What this task involves: Your copy must hold all of the data below, unchanged and without images.

Scene edit records:
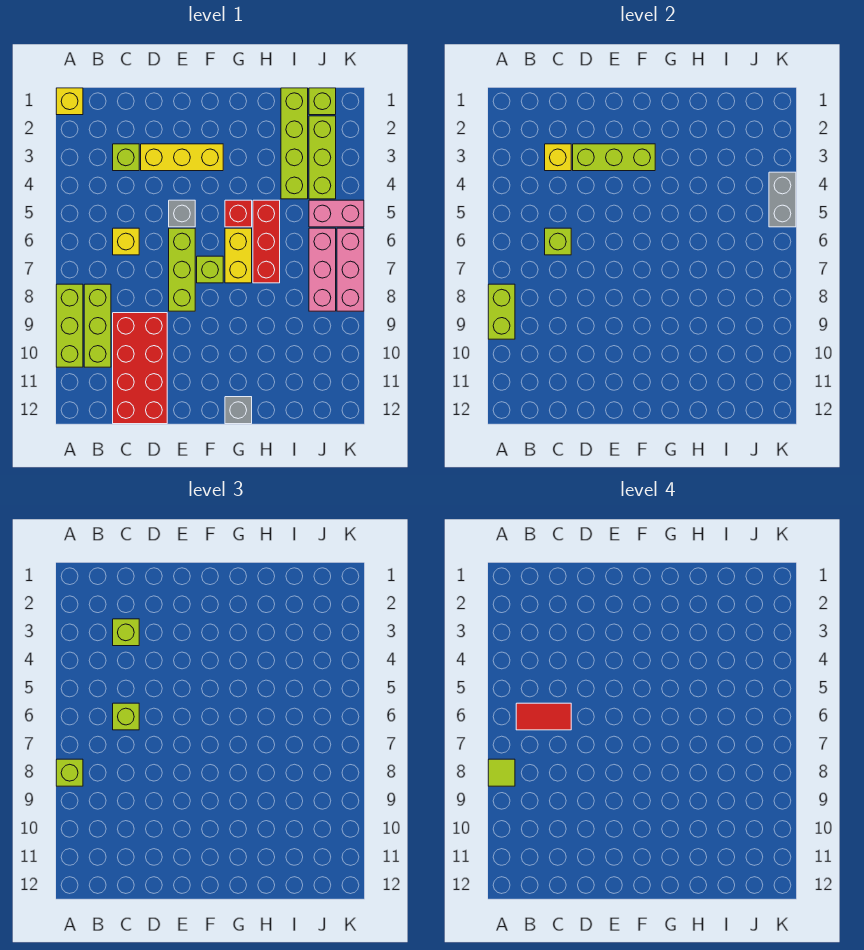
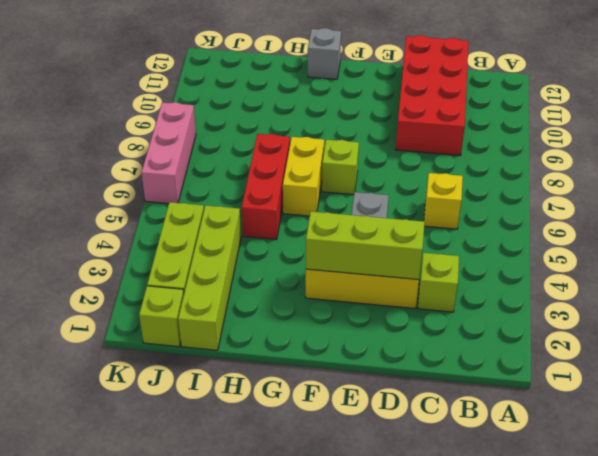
none -> yellow brick A1 level 1
none -> lime brick A8:A10 level 1
none -> lime brick B8:B10 level 1
none -> lime brick E6:E8 level 1

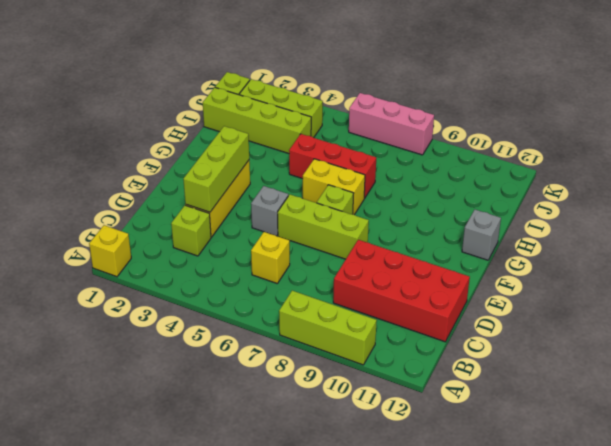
none -> lime brick B8:B10 level 1
none -> red brick G5 level 1
none -> pink brick J5:K5 level 1
none -> pink brick J6:J8 level 1

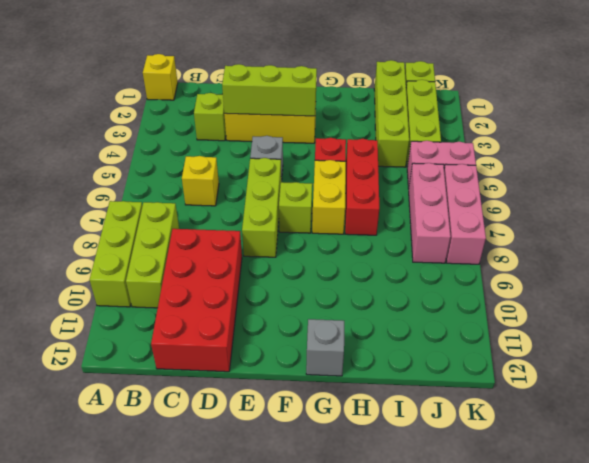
none -> lime brick A8:A9 level 2
none -> yellow brick C3 level 2
none -> lime brick C6 level 2
none -> grey brick K4:K5 level 2

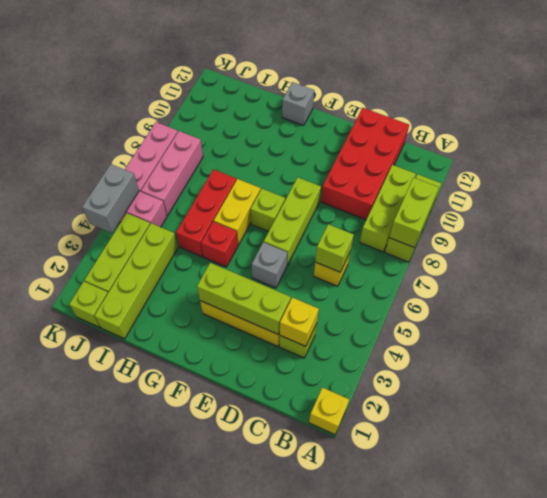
none -> lime brick A8 level 3
none -> lime brick C3 level 3
none -> lime brick C6 level 3
none -> lime tile A8 level 4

The completed task:
none -> yellow brick A1 level 1
none -> lime brick A8:A10 level 1
none -> lime brick B8:B10 level 1
none -> lime brick E6:E8 level 1

none -> lime brick B8:B10 level 1
none -> red brick G5 level 1
none -> pink brick J5:K5 level 1
none -> pink brick J6:J8 level 1

none -> lime brick A8:A9 level 2
none -> yellow brick C3 level 2
none -> lime brick C6 level 2
none -> grey brick K4:K5 level 2

none -> lime brick A8 level 3
none -> lime brick C3 level 3
none -> lime brick C6 level 3
none -> lime tile A8 level 4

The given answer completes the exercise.